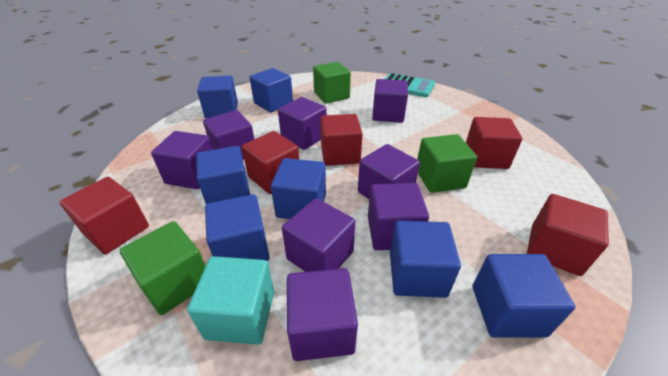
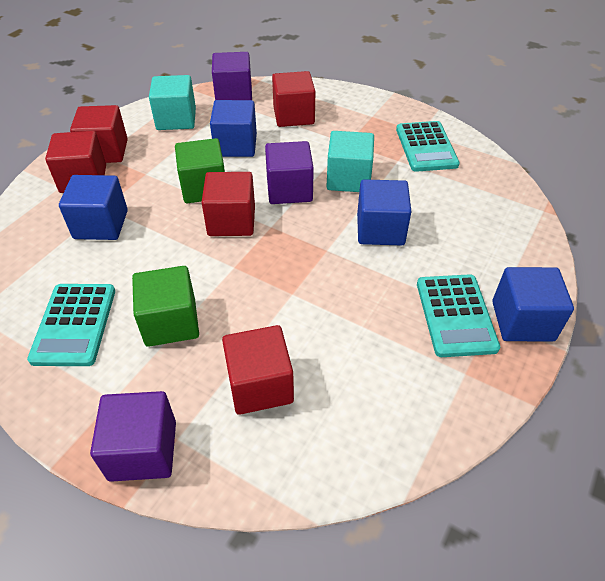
blue cube: 7 -> 4
green cube: 3 -> 2
purple cube: 8 -> 3
turquoise calculator: 1 -> 3
turquoise cube: 1 -> 2

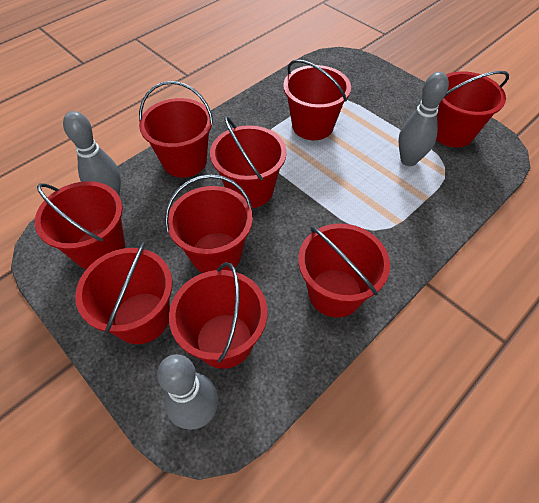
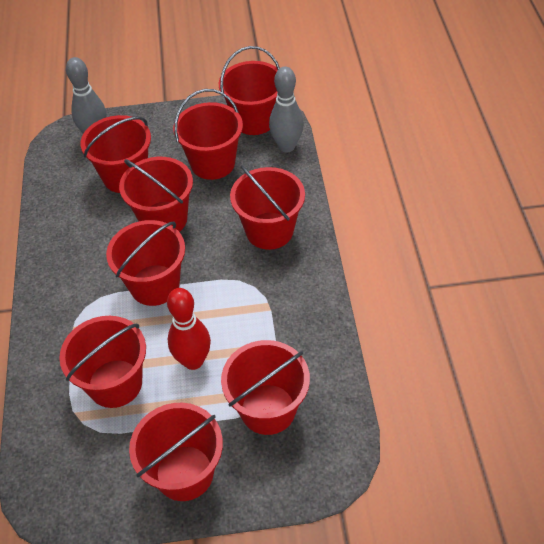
grey bowling pin: 3 -> 2
red bowling pin: 0 -> 1

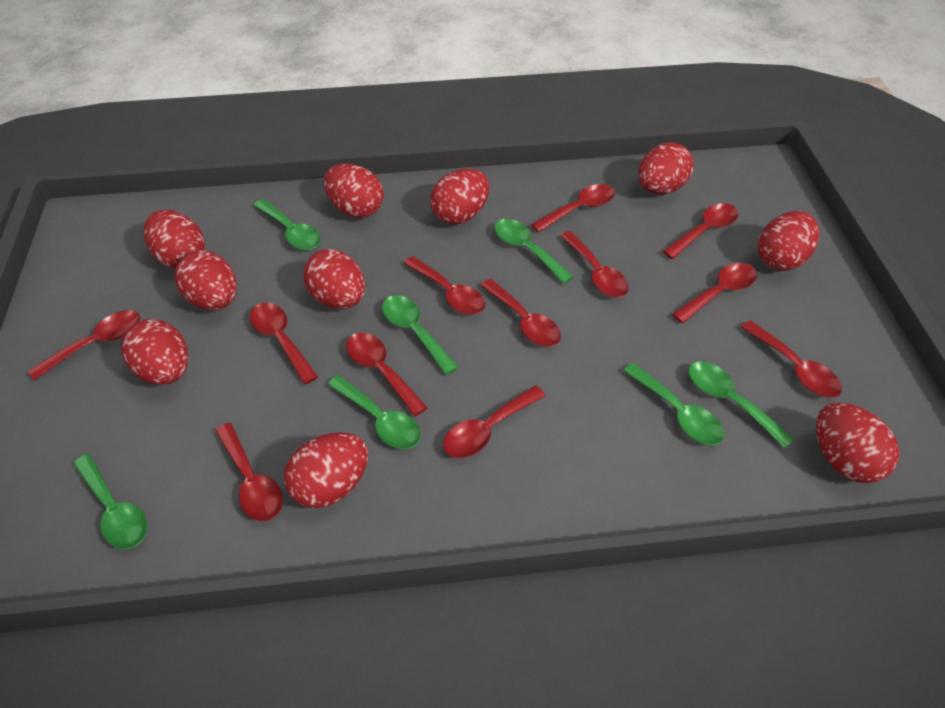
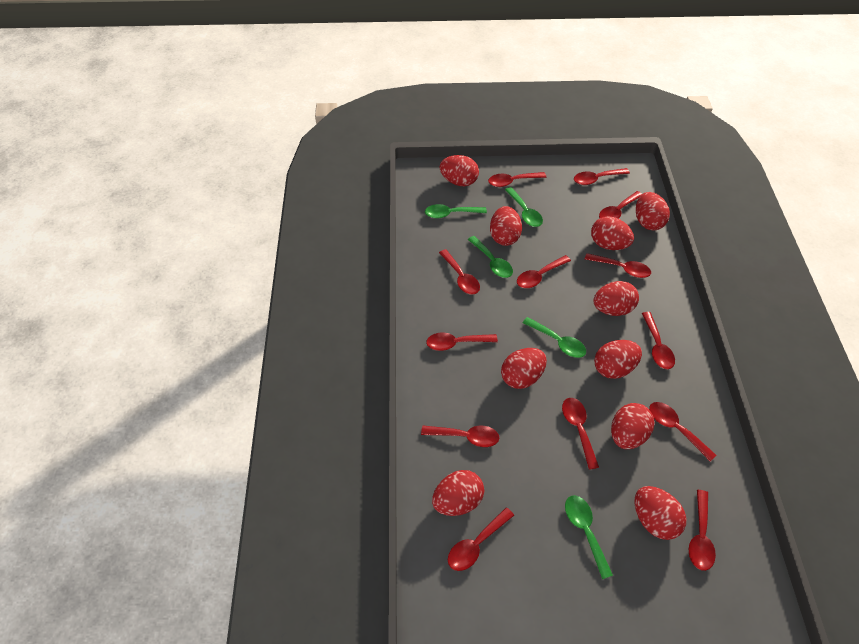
green spoon: 7 -> 5
red spoon: 12 -> 13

################

• EXERCISE AIM: Where a line in the records above contains the string "turquoise", return that line.

• REPLY TO THE EXERCISE:
turquoise calculator: 1 -> 3
turquoise cube: 1 -> 2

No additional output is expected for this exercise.